**Exercise**
Output nothing but the lines from the first line of the listing below through the line containing "red 1x2 brick [523,303,609,401]", printed exactly and free of pictures.

**Supplied information**
════
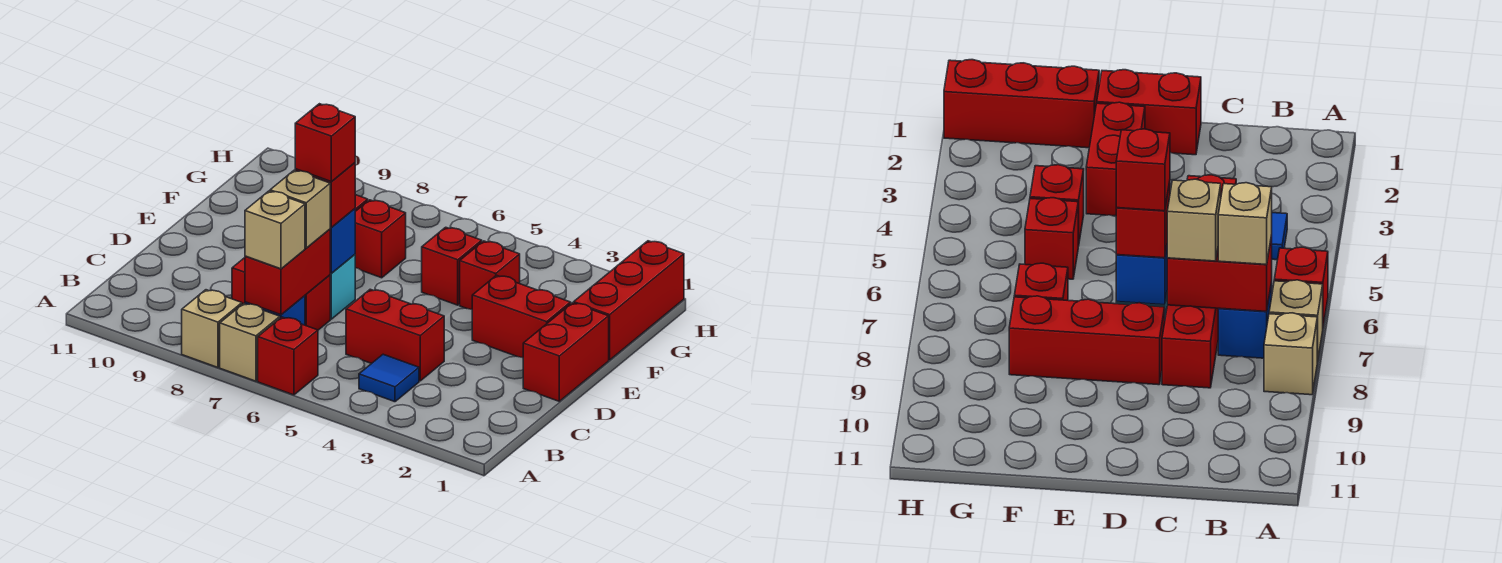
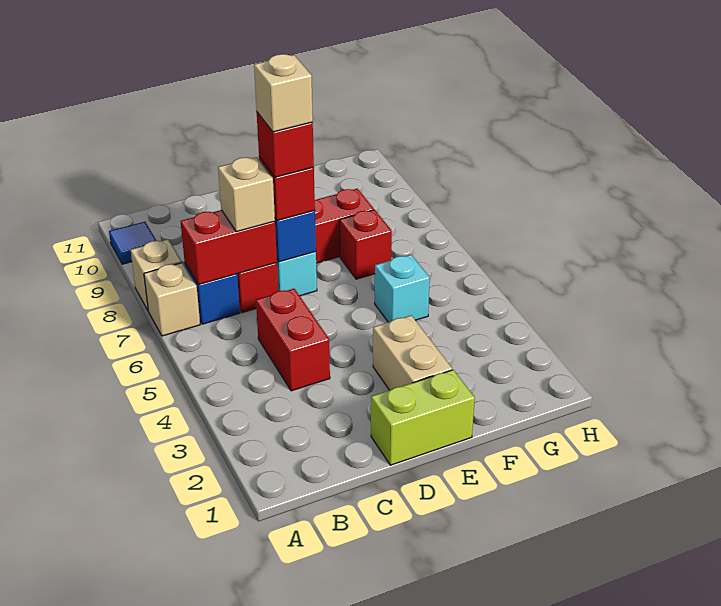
red 1x1 brick [258,317,318,395] -> none
blue 1x1 tile [359,354,419,402] -> blue 1x1 tile moved to [109,222,156,264]
tan 1x1 brick [245,191,305,269] -> tan 1x1 brick moved to [254,54,313,132]
red 1x2 brick [523,303,609,401] -> lime 1x2 brick [371,370,475,465]
red 1x2 brick [472,275,571,358] -> tan 1x2 brick [373,315,452,390]
red 1x3 brick [574,241,684,360] -> none
red 1x1 brick [460,241,520,309] -> none
red 1x1 brick [422,227,482,305] -> cyan 1x1 brick [375,255,430,322]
════
**Worked solution**
red 1x1 brick [258,317,318,395] -> none
blue 1x1 tile [359,354,419,402] -> blue 1x1 tile moved to [109,222,156,264]
tan 1x1 brick [245,191,305,269] -> tan 1x1 brick moved to [254,54,313,132]
red 1x2 brick [523,303,609,401] -> lime 1x2 brick [371,370,475,465]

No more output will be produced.